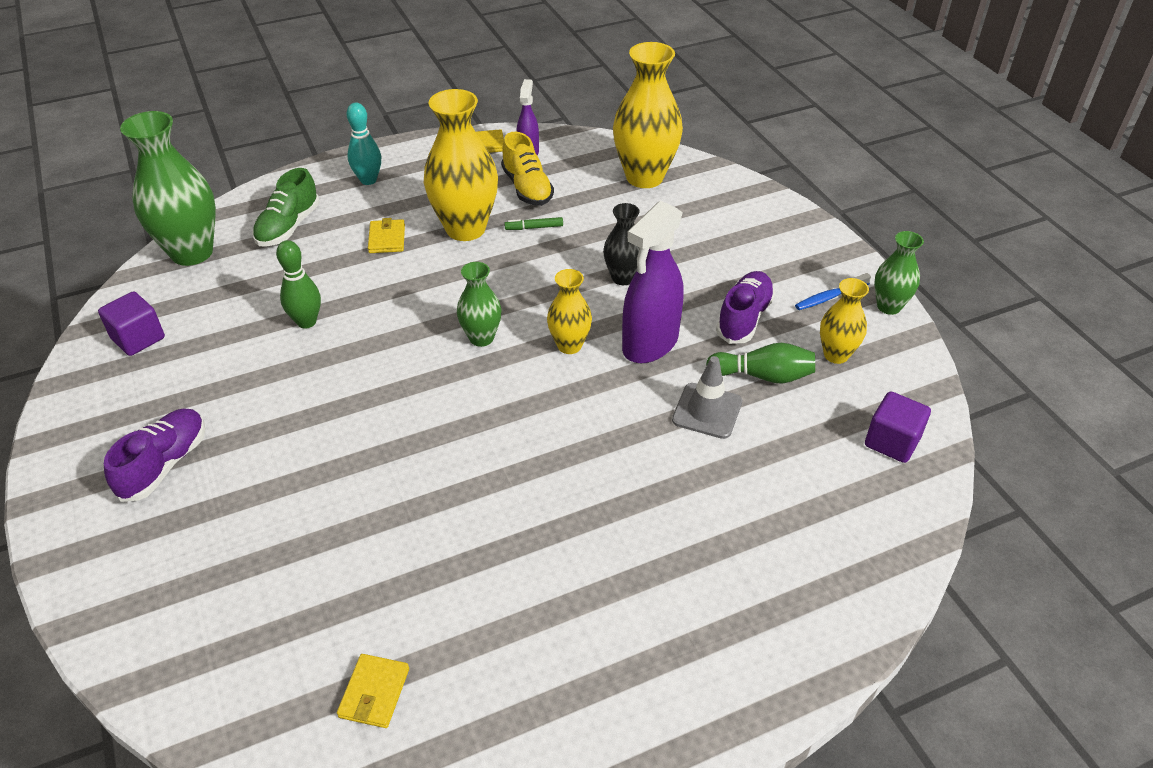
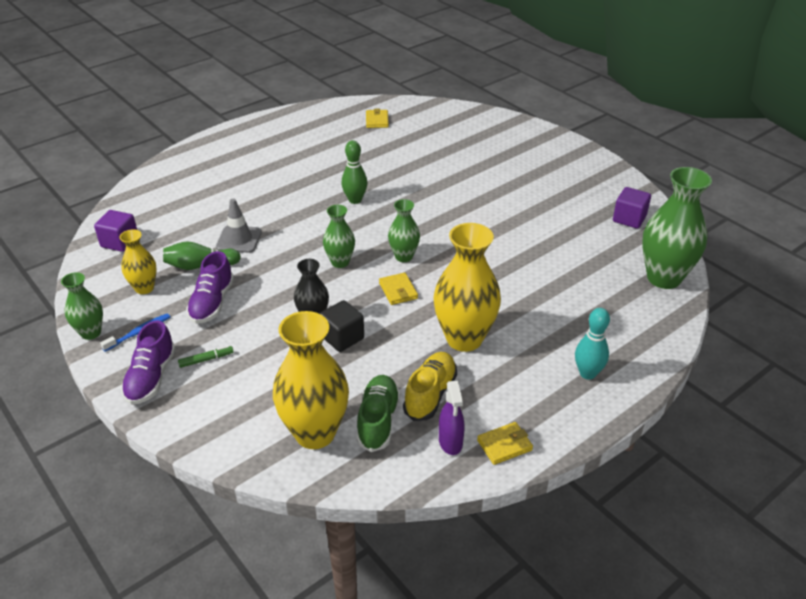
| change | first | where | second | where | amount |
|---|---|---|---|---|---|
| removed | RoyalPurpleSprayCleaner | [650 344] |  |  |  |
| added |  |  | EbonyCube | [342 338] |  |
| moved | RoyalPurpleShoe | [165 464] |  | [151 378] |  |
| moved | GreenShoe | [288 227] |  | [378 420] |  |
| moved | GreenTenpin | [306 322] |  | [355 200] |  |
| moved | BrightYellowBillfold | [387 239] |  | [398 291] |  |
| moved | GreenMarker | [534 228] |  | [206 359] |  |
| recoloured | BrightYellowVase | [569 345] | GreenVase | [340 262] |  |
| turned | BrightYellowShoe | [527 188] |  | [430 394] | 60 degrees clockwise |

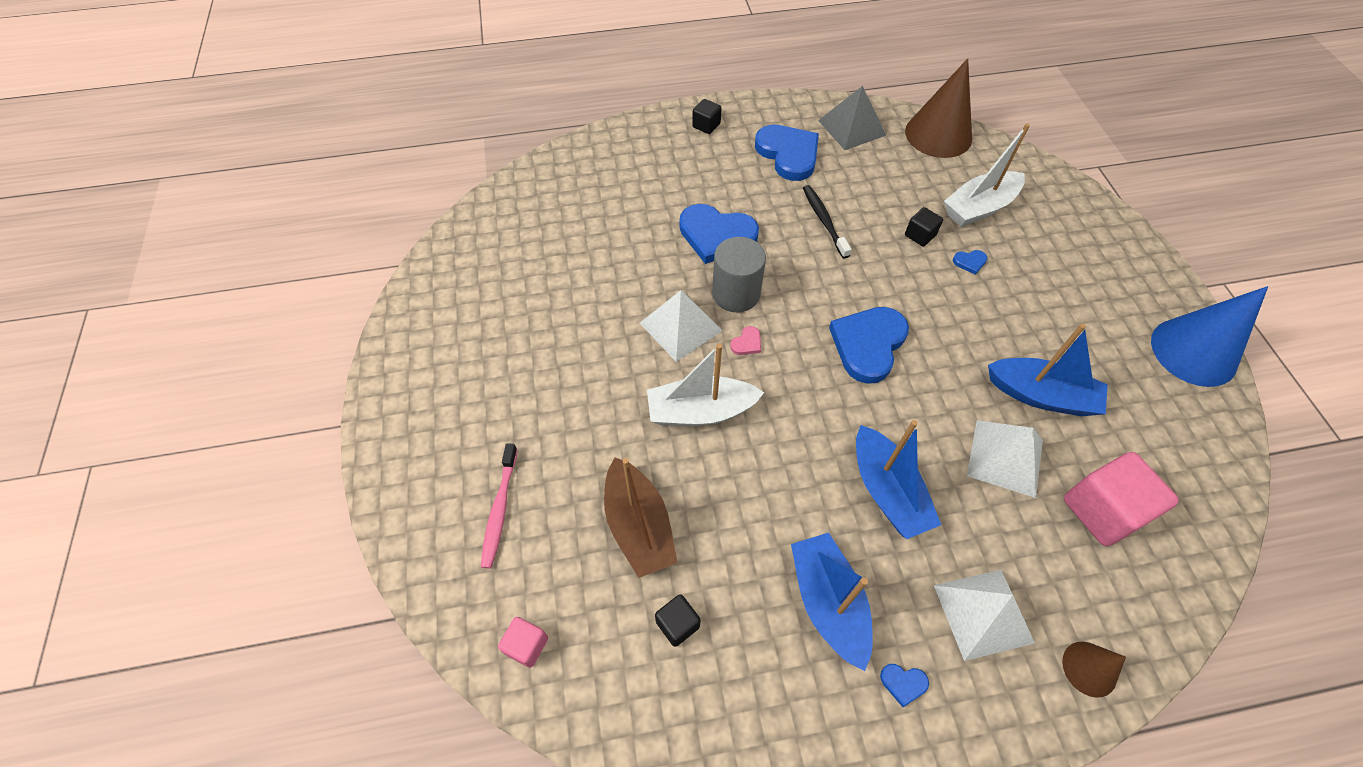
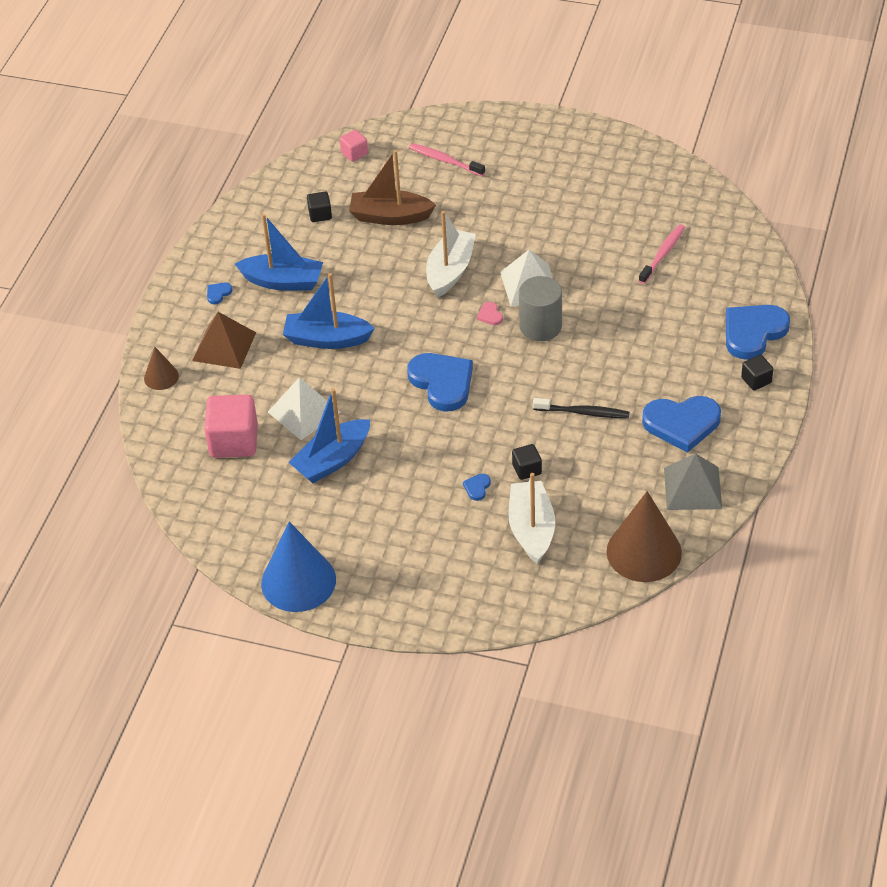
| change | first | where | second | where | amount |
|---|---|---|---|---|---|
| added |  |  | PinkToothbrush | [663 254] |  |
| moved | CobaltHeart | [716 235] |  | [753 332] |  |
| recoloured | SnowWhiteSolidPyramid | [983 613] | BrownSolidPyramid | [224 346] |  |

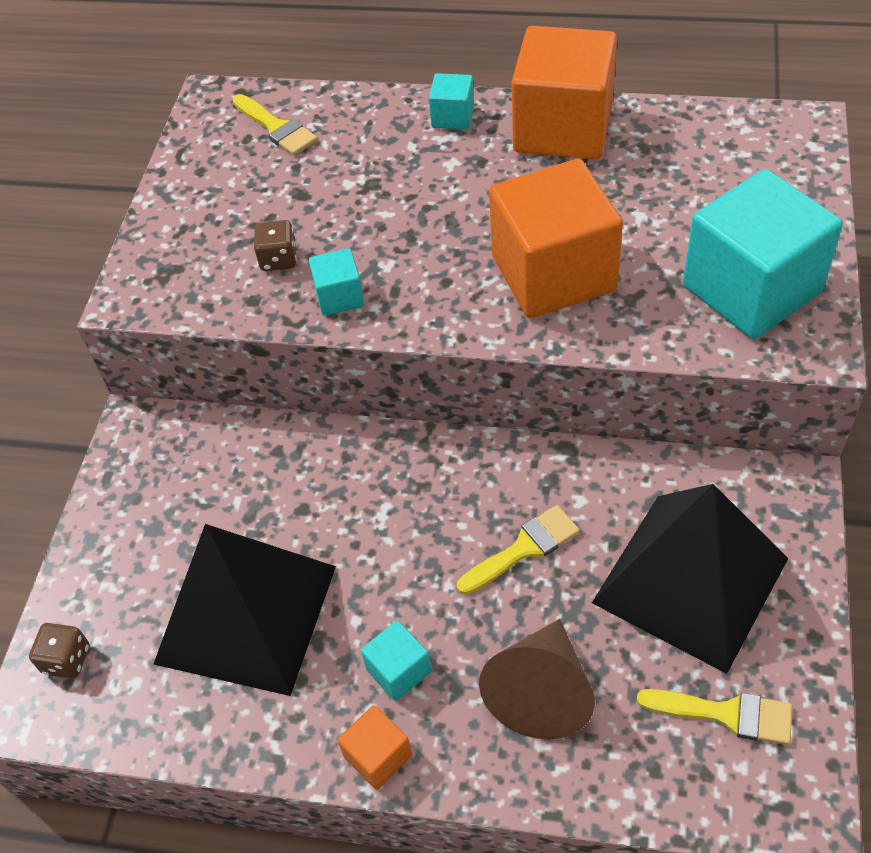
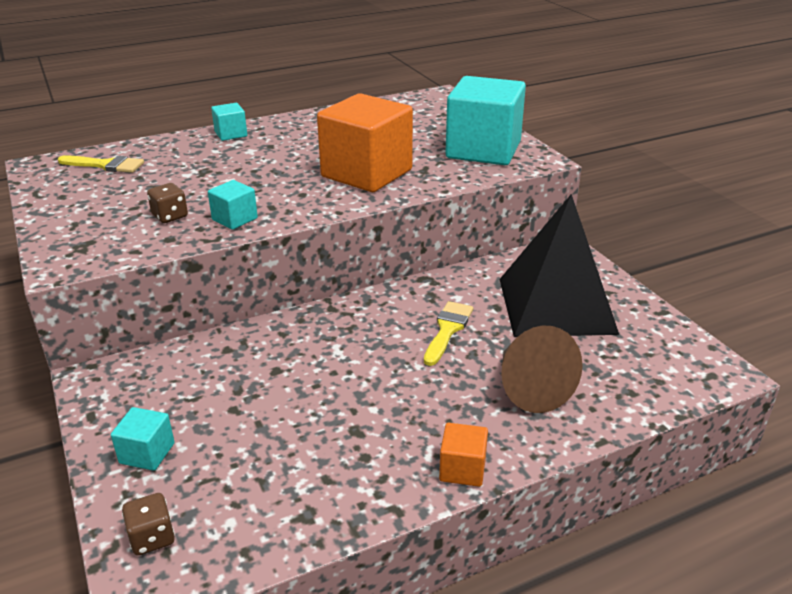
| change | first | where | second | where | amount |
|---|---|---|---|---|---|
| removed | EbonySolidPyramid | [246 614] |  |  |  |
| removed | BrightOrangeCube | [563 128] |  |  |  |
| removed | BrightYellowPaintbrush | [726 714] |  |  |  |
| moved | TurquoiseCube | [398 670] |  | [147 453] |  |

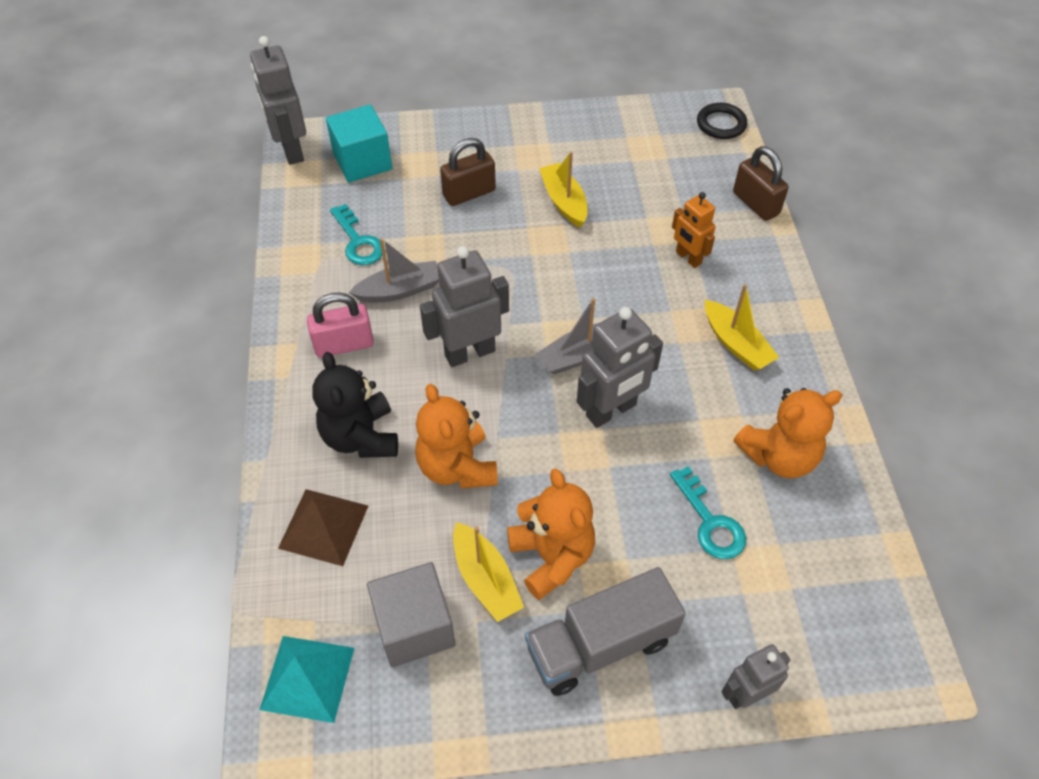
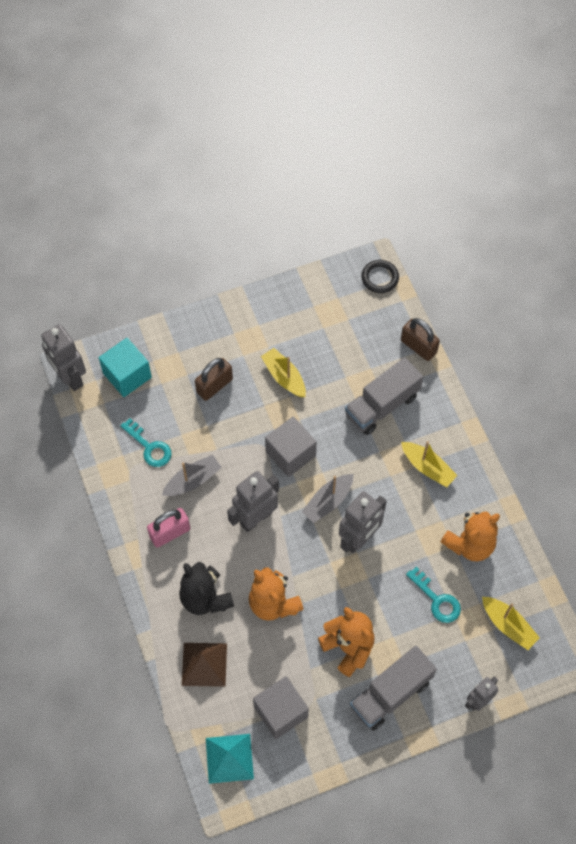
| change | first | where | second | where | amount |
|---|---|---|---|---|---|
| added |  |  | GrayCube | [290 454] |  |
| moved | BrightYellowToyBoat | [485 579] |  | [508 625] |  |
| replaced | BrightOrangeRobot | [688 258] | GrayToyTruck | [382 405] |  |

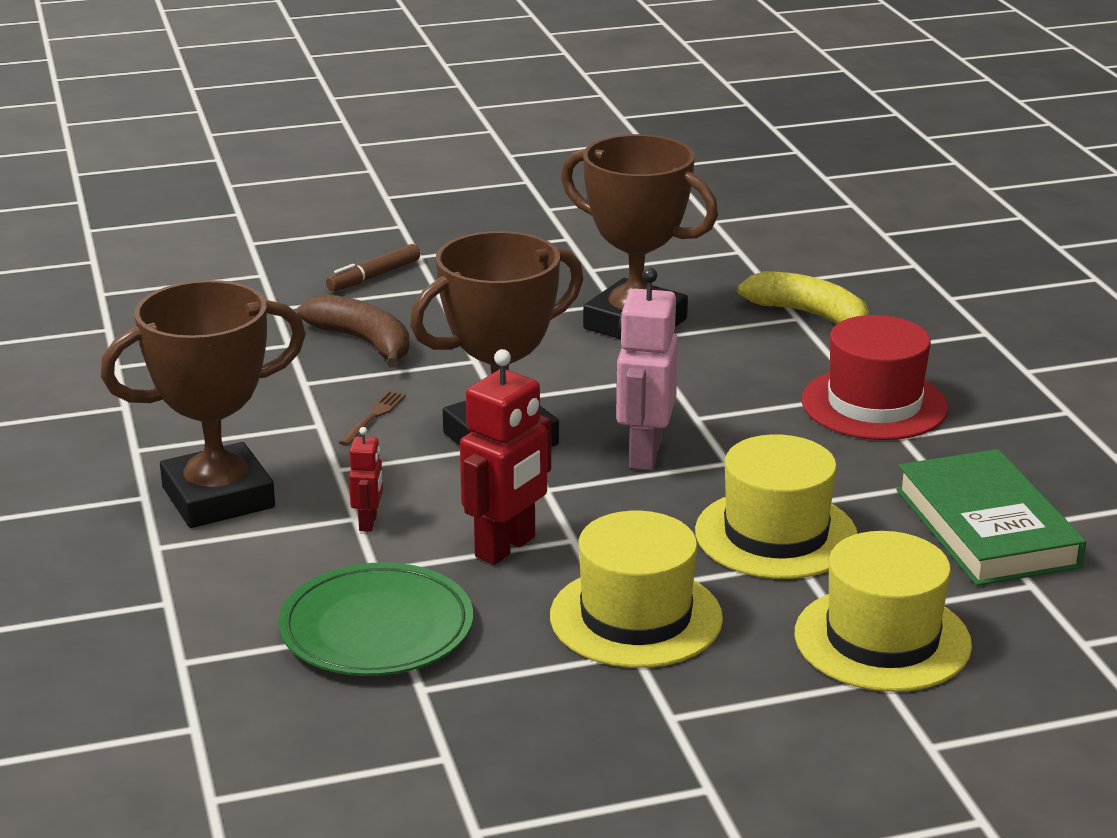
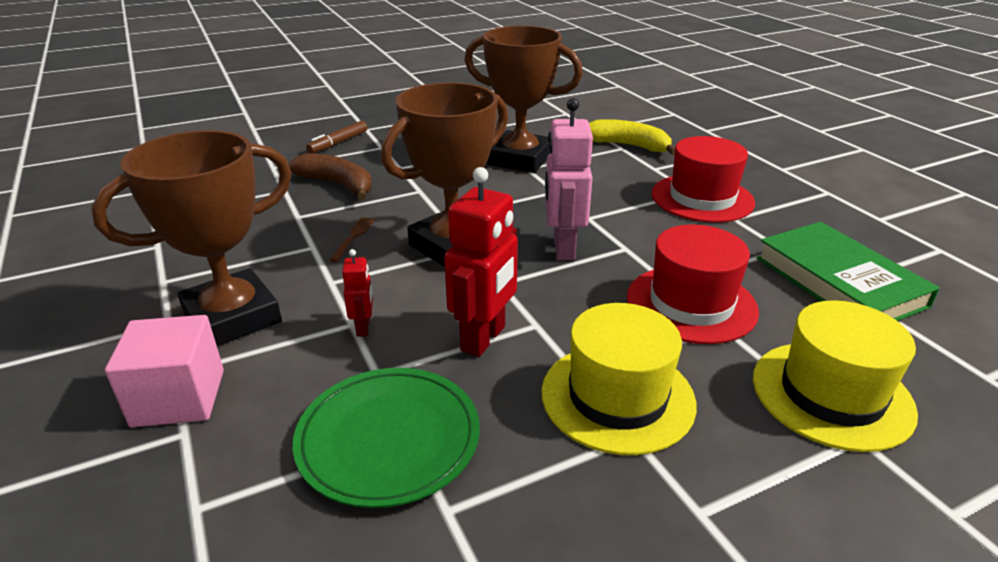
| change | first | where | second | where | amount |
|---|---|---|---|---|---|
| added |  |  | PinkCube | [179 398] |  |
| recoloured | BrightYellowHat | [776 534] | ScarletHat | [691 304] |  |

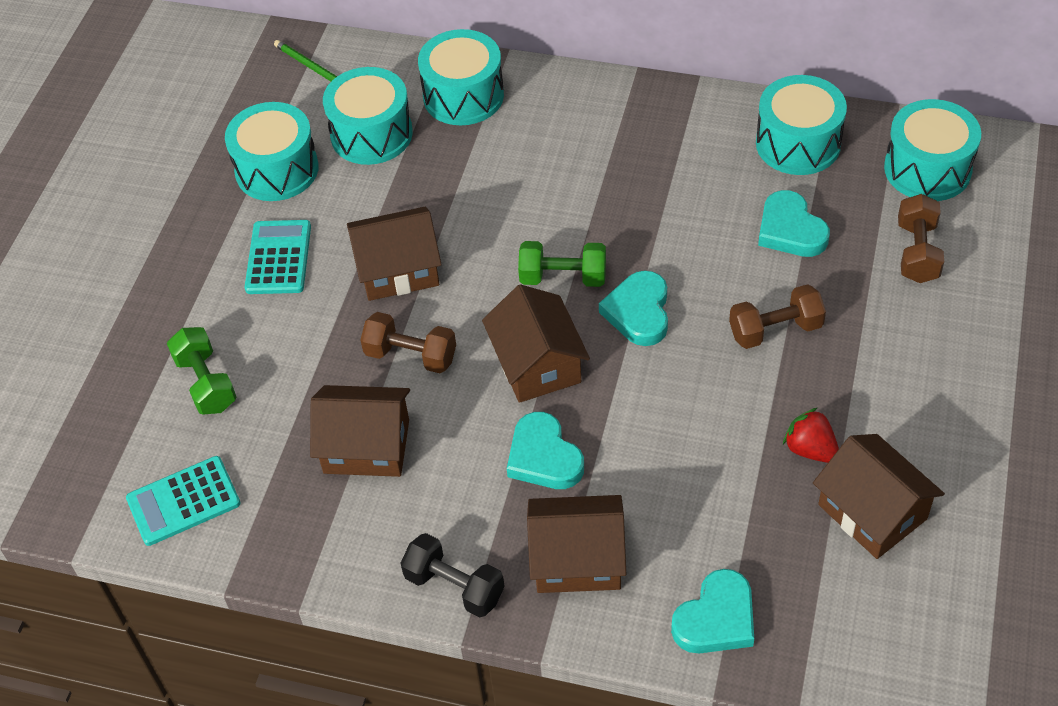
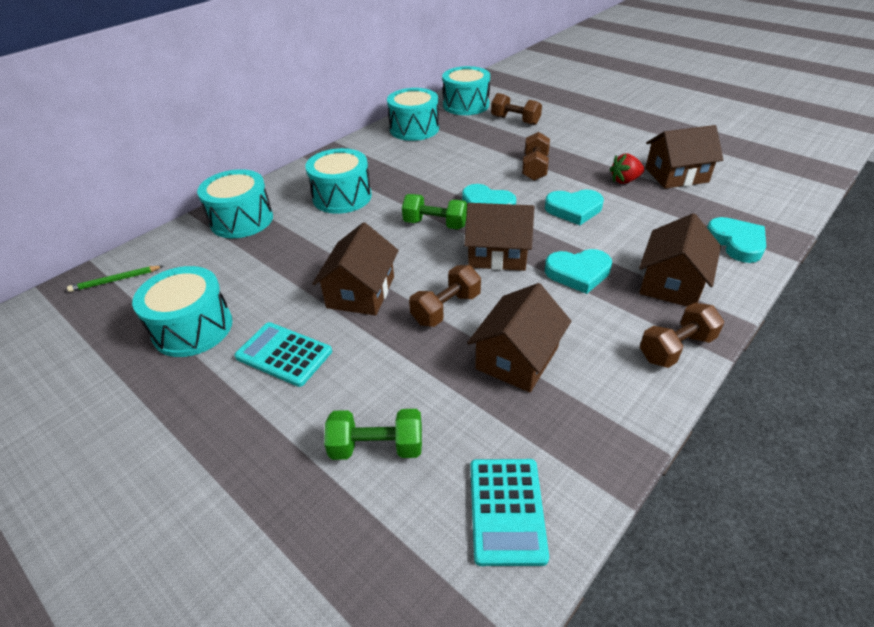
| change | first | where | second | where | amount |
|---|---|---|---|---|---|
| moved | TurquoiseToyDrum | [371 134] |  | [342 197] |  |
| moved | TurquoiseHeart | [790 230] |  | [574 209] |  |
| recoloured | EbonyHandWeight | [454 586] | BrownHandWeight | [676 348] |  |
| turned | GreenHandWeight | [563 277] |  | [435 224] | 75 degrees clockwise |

········

▶ [Problem description]
Looking at the data above, return every line from the one with "moved | GreenMarker" down to the one with "recoloured | BrightYellowVase", exactly and inclusively.

▶ [Reply to the task]
| moved | GreenMarker | [534 228] |  | [206 359] |  |
| recoloured | BrightYellowVase | [569 345] | GreenVase | [340 262] |  |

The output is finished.